(Spatial object tracking data)
┌────────
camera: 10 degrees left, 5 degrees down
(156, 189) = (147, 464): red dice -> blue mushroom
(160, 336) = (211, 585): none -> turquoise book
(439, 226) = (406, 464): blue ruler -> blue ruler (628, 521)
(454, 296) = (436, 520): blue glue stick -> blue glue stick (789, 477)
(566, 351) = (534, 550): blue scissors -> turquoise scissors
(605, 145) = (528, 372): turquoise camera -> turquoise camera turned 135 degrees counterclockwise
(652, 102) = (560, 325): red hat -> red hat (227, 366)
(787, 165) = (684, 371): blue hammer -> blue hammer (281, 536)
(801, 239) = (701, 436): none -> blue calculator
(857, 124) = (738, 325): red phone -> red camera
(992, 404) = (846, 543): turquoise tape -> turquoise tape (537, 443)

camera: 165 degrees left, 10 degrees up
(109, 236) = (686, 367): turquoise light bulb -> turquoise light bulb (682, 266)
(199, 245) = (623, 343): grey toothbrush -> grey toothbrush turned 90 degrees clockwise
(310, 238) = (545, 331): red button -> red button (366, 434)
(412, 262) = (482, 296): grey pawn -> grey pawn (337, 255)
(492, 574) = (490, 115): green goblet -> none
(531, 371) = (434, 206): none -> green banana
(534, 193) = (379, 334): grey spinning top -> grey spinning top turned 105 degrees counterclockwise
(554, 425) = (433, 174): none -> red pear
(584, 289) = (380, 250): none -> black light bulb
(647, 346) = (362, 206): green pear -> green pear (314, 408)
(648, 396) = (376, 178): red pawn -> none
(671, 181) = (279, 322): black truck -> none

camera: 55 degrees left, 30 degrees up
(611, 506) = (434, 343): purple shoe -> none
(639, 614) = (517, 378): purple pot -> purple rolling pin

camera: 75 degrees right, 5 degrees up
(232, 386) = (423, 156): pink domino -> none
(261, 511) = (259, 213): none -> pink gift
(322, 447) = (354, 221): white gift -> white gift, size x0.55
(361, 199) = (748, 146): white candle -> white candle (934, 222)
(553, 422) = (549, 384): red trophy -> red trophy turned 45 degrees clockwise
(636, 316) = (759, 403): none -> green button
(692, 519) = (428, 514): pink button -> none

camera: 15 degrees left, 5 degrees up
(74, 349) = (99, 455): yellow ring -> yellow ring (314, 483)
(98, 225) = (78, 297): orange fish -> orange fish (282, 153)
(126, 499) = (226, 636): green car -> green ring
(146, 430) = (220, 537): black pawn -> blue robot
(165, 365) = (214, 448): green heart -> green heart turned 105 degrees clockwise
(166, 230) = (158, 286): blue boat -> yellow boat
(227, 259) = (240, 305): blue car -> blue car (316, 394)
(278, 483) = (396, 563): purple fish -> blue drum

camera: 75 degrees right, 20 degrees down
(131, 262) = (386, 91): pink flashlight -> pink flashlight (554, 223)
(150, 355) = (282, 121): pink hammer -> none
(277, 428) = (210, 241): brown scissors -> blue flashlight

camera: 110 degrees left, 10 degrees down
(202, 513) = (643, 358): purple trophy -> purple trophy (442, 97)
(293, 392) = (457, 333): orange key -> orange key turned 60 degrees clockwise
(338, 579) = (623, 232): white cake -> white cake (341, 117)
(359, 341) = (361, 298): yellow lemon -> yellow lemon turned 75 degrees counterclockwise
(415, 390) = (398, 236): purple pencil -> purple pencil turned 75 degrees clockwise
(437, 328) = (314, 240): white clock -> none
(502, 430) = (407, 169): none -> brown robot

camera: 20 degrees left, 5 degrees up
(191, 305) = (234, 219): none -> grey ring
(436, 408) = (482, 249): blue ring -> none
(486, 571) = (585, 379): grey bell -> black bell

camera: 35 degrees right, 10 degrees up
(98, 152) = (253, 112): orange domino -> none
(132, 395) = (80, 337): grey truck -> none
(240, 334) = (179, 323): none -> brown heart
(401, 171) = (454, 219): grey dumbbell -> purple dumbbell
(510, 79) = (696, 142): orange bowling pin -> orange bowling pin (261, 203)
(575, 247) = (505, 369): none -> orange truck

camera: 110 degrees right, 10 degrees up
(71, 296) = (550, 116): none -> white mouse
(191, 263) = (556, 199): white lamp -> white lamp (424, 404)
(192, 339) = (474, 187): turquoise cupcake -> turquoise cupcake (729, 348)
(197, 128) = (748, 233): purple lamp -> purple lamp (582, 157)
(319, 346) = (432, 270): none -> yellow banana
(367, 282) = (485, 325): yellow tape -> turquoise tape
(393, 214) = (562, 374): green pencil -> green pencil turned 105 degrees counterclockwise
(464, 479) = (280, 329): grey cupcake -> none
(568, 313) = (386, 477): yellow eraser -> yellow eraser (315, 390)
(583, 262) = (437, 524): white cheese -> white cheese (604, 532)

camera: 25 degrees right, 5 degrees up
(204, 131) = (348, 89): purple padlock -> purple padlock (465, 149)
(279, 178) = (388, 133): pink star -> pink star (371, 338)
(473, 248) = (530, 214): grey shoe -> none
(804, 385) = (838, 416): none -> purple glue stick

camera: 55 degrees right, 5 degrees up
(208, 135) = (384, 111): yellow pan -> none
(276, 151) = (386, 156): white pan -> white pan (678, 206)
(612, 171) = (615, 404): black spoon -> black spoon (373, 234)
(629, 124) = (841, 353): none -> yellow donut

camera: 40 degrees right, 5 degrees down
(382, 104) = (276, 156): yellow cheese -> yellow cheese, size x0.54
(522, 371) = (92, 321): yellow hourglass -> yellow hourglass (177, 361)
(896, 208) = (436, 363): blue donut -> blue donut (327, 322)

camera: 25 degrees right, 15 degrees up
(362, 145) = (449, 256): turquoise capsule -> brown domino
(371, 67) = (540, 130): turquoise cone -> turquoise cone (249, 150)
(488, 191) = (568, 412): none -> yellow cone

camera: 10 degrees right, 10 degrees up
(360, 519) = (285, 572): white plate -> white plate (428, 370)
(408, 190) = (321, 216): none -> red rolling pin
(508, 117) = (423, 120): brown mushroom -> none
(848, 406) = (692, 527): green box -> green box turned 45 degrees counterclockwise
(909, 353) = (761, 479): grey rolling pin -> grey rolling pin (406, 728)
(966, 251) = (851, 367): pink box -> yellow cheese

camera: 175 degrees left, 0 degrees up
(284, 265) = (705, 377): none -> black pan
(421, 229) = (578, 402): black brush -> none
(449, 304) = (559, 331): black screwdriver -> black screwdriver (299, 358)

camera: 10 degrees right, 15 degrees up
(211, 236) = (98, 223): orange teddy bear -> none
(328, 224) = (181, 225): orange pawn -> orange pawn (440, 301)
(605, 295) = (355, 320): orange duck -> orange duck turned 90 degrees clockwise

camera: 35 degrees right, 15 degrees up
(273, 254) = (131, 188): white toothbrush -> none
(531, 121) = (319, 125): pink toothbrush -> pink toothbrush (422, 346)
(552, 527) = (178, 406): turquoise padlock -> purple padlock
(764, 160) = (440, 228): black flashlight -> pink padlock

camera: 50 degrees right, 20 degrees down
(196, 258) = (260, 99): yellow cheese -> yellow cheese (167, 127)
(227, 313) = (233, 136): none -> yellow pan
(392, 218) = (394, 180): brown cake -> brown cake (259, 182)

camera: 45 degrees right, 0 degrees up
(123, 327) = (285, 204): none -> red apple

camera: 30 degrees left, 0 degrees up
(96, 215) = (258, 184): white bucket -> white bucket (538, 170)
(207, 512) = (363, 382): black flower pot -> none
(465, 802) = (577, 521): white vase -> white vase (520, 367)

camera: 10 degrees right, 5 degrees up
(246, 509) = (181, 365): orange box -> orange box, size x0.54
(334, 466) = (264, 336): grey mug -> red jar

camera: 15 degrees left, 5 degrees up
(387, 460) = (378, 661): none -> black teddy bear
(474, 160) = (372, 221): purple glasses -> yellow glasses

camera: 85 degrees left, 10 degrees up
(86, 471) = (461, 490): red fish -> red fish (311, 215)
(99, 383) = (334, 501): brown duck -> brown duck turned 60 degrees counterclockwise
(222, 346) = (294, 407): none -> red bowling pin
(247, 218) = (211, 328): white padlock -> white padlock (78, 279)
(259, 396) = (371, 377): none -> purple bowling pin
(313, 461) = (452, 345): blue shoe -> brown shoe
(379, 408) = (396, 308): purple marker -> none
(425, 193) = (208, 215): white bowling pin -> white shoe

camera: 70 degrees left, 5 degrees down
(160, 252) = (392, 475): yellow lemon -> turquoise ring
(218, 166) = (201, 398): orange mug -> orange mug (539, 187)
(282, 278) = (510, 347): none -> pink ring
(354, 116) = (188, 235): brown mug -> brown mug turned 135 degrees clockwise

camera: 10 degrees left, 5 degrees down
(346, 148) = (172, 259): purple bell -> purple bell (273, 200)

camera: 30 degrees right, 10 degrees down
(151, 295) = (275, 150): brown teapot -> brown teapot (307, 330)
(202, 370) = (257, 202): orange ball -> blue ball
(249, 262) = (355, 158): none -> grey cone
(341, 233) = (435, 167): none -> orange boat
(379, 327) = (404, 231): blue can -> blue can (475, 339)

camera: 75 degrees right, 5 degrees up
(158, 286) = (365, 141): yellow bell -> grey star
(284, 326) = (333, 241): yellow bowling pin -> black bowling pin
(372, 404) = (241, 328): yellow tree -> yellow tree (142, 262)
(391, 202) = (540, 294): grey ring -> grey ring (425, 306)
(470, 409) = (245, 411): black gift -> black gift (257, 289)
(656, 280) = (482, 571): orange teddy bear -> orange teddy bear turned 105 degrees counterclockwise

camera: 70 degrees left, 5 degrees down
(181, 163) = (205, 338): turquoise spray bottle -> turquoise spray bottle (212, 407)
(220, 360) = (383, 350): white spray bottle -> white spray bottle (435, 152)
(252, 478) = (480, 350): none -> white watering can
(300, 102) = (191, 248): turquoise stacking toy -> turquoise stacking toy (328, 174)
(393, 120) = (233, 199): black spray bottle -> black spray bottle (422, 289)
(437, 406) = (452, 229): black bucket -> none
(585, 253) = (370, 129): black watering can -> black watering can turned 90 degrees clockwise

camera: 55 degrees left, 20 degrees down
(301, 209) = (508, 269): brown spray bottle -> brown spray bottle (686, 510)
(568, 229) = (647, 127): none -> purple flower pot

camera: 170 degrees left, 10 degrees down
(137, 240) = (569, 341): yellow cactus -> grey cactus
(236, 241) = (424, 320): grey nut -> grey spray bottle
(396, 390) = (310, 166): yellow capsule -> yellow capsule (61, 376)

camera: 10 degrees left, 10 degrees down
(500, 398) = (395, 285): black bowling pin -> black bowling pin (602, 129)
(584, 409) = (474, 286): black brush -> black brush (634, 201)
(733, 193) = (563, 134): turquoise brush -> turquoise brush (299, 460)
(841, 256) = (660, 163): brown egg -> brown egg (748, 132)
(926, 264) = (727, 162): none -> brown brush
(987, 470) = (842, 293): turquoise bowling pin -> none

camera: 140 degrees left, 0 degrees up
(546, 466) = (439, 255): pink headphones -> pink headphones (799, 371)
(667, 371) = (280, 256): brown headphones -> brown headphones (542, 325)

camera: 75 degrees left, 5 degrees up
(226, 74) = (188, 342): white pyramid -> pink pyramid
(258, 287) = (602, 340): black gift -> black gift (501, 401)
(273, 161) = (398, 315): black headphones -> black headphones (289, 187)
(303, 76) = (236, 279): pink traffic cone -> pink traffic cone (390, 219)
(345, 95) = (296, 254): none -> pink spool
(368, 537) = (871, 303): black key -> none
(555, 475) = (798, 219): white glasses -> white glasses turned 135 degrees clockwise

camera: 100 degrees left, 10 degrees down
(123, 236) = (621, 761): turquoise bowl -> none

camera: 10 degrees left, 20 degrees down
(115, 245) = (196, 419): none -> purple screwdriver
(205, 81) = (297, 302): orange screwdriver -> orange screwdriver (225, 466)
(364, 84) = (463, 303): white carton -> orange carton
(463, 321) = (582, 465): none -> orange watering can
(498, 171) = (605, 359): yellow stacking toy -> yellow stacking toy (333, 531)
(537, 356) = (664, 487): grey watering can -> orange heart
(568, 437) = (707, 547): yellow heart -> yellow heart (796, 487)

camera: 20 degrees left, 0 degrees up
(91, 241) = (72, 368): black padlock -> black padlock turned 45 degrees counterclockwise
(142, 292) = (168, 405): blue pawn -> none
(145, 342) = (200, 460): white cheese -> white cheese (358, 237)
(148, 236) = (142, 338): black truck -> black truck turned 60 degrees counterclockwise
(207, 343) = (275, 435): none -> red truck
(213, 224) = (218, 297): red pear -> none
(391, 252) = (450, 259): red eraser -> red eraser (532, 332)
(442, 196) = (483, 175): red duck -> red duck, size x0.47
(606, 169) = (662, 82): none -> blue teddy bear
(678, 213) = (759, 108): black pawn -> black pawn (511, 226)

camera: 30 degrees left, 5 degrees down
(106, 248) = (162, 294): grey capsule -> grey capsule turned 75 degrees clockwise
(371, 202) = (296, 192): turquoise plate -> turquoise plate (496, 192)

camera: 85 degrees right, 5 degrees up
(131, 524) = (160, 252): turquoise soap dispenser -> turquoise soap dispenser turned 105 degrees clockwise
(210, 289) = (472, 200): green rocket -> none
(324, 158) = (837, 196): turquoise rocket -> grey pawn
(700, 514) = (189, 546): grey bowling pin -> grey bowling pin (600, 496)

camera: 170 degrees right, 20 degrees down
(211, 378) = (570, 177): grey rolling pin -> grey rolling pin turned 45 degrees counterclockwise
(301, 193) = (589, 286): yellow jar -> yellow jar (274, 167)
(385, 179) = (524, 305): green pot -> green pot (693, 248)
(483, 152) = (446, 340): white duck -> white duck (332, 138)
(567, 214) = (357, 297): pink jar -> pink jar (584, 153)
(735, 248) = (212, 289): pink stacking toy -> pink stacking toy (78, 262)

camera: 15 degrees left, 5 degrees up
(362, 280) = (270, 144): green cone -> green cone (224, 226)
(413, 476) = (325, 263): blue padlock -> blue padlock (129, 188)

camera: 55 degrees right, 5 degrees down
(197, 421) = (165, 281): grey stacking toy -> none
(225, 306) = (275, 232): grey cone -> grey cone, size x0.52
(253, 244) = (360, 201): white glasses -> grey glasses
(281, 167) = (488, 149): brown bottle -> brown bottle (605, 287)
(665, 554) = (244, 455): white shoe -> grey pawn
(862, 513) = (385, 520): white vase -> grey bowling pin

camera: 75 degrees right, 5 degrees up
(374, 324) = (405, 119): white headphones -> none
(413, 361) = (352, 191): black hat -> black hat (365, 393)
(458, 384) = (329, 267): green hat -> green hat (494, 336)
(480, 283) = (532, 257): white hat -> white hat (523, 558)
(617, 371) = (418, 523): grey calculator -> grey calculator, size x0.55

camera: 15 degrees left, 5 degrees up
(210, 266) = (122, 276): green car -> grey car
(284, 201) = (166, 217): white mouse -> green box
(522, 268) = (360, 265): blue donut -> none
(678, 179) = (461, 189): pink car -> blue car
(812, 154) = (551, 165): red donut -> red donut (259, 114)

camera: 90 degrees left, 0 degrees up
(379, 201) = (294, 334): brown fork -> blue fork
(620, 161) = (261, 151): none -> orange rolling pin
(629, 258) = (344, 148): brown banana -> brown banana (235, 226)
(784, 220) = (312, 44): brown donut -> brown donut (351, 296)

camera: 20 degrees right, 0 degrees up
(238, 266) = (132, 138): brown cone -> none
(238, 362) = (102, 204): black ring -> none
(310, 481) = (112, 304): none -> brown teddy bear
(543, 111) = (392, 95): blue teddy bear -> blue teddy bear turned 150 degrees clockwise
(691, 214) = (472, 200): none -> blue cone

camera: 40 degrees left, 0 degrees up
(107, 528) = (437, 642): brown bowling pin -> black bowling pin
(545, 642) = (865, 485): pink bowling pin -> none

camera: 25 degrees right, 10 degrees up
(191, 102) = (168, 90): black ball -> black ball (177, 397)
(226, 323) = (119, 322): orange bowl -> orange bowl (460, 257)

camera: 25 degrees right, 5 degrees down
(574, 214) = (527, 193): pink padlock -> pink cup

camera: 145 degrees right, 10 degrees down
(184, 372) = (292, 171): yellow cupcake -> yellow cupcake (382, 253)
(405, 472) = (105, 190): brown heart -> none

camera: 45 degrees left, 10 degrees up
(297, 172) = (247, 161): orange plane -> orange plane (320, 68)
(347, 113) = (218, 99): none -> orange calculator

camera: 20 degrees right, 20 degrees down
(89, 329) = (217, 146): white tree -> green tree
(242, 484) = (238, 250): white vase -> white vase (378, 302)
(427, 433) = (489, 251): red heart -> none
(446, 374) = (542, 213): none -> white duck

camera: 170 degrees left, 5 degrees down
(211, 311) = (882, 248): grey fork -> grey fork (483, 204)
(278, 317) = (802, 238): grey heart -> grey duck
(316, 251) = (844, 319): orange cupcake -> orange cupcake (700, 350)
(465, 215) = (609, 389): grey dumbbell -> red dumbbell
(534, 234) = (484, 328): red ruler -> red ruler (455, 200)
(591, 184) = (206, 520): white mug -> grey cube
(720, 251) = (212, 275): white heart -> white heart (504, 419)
└────────
Exercise directions => The answer is a single number: how many lines in the data above hold the string "pear".

Task answer => 3